» Material for this task

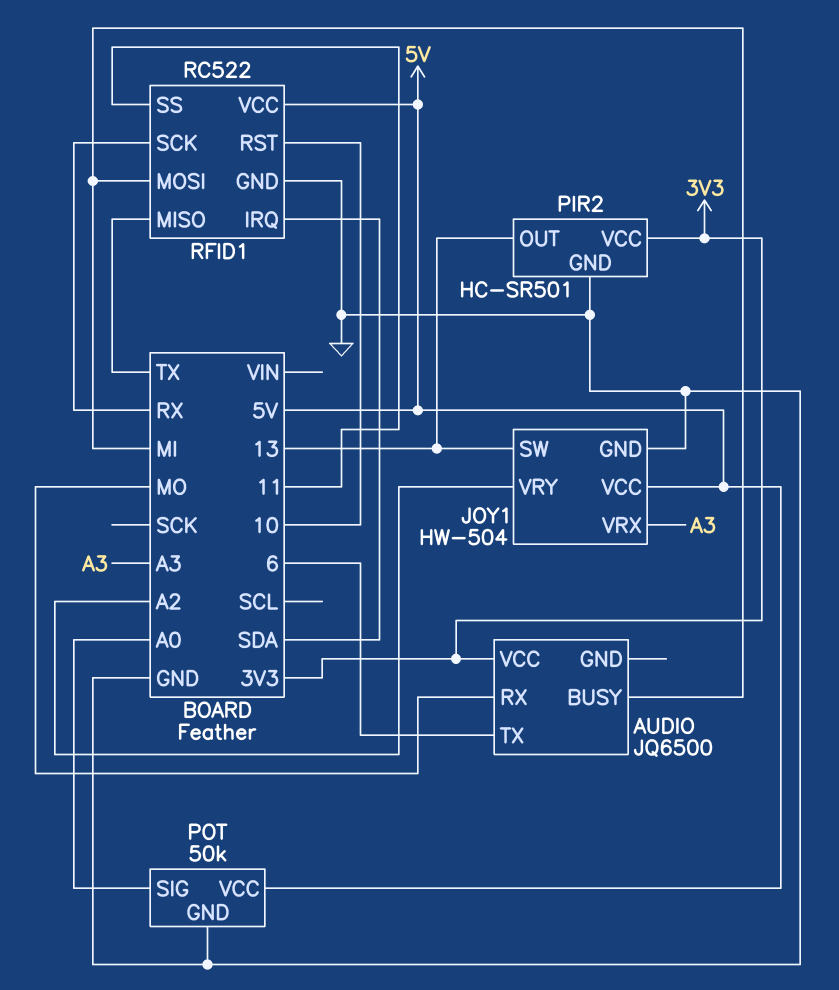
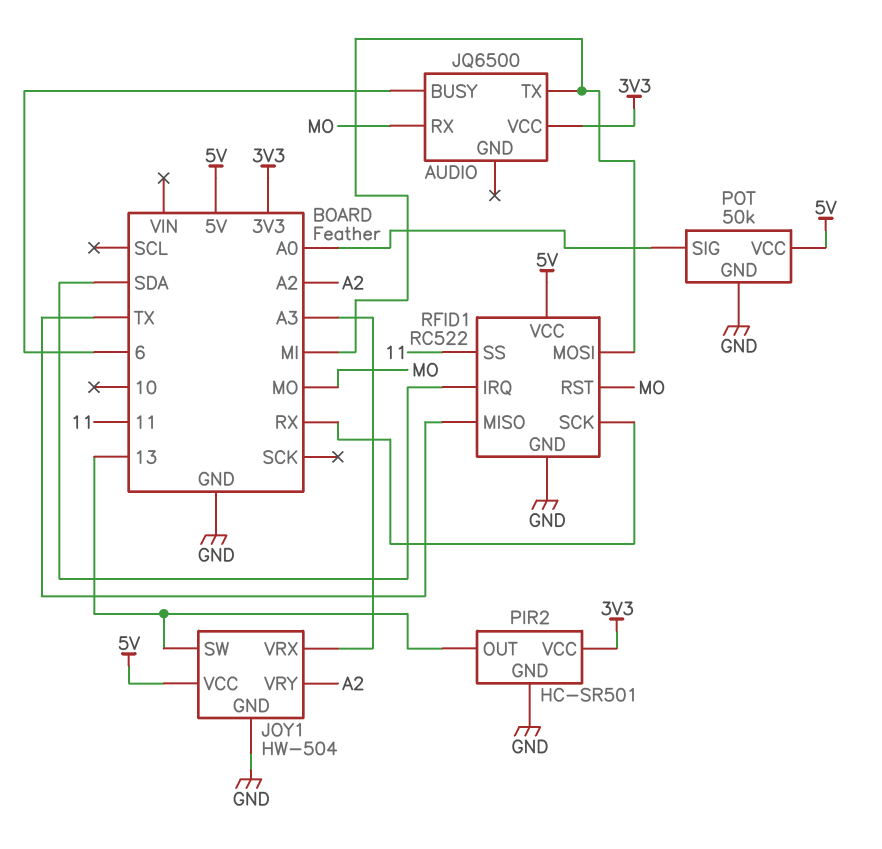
AUDIO pin BUSY: MI -> 6
AUDIO pin TX: 6 -> MI
RFID1 pin RST: 10 -> MO

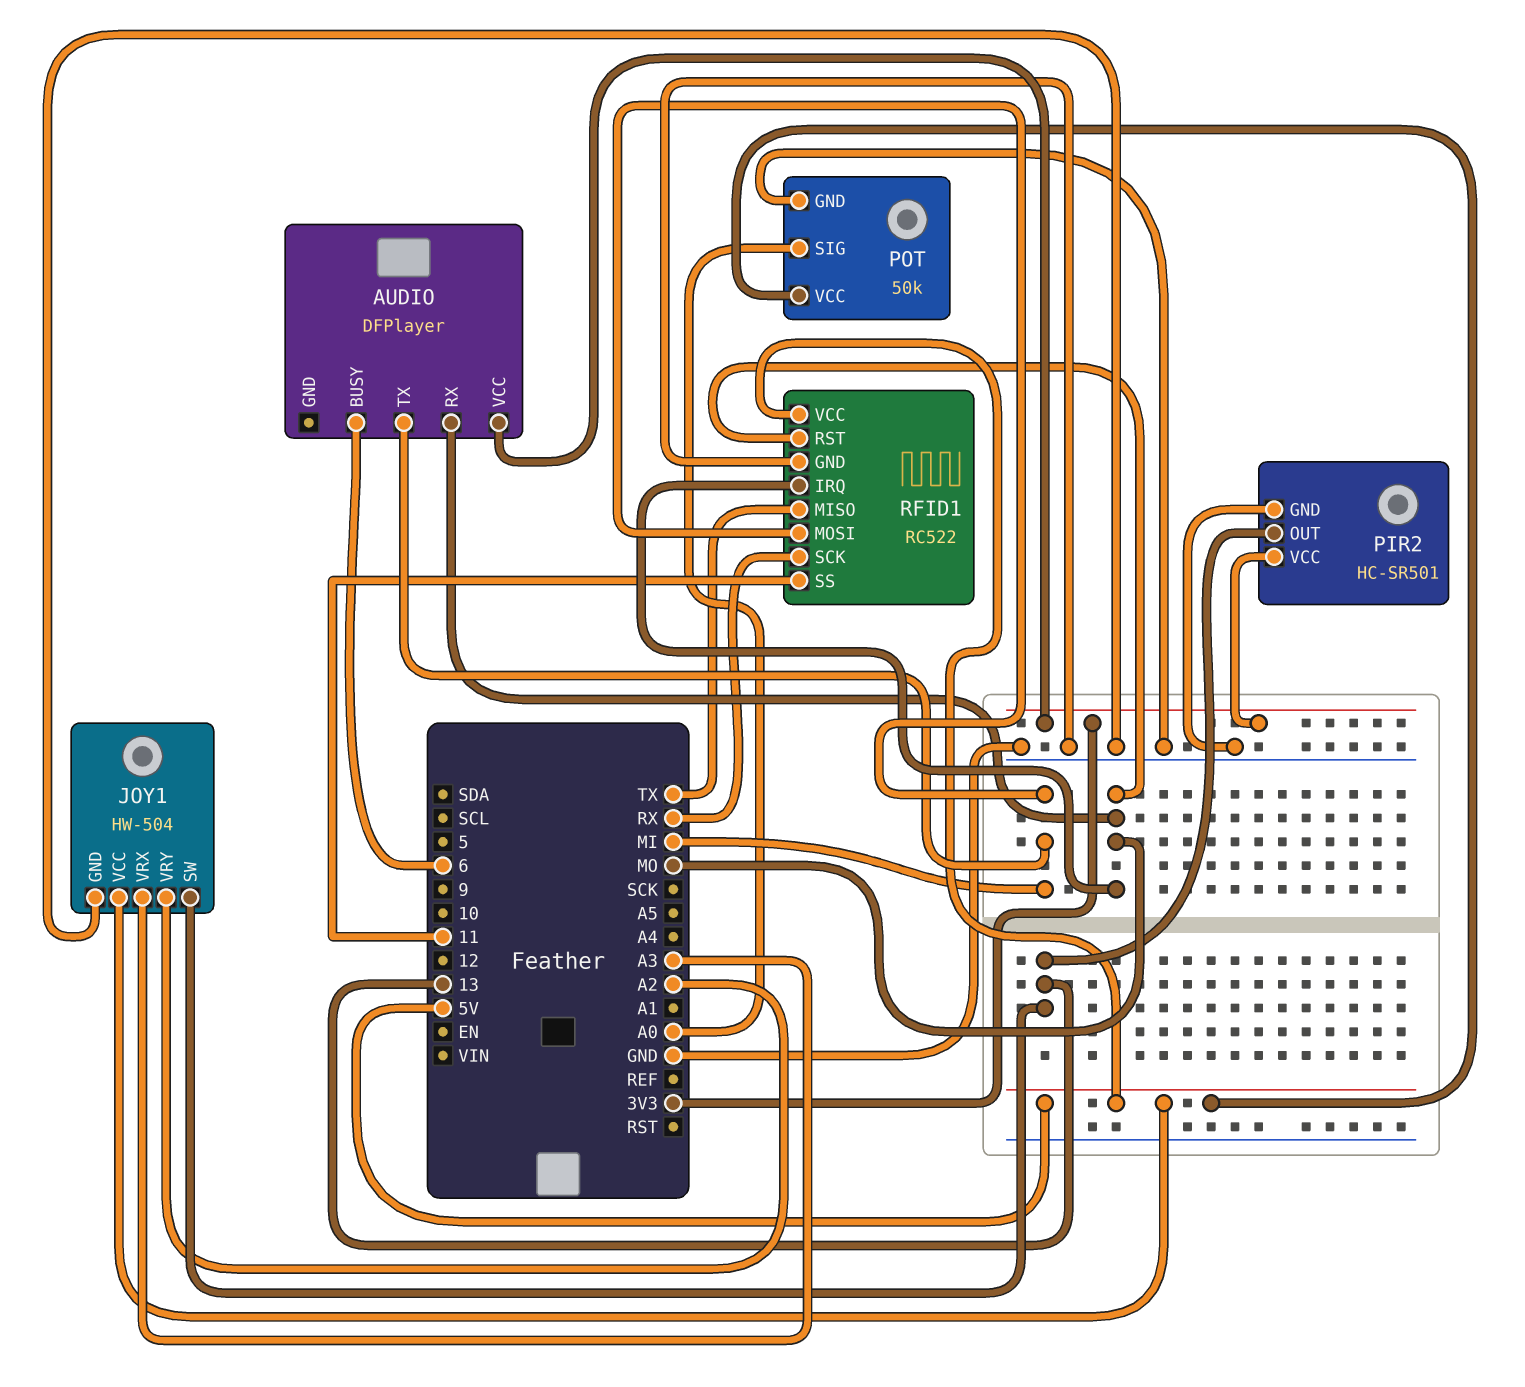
AUDIO: JQ6500 -> DFPlayer
RFID1 pin IRQ: SDA -> MO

» What you are asked to do
Where an entry holds a picture, drop it and transcribe everything else exactly.

» Problem solution
AUDIO pin BUSY: MI -> 6
AUDIO pin TX: 6 -> MI
RFID1 pin RST: 10 -> MO

AUDIO: JQ6500 -> DFPlayer
RFID1 pin IRQ: SDA -> MO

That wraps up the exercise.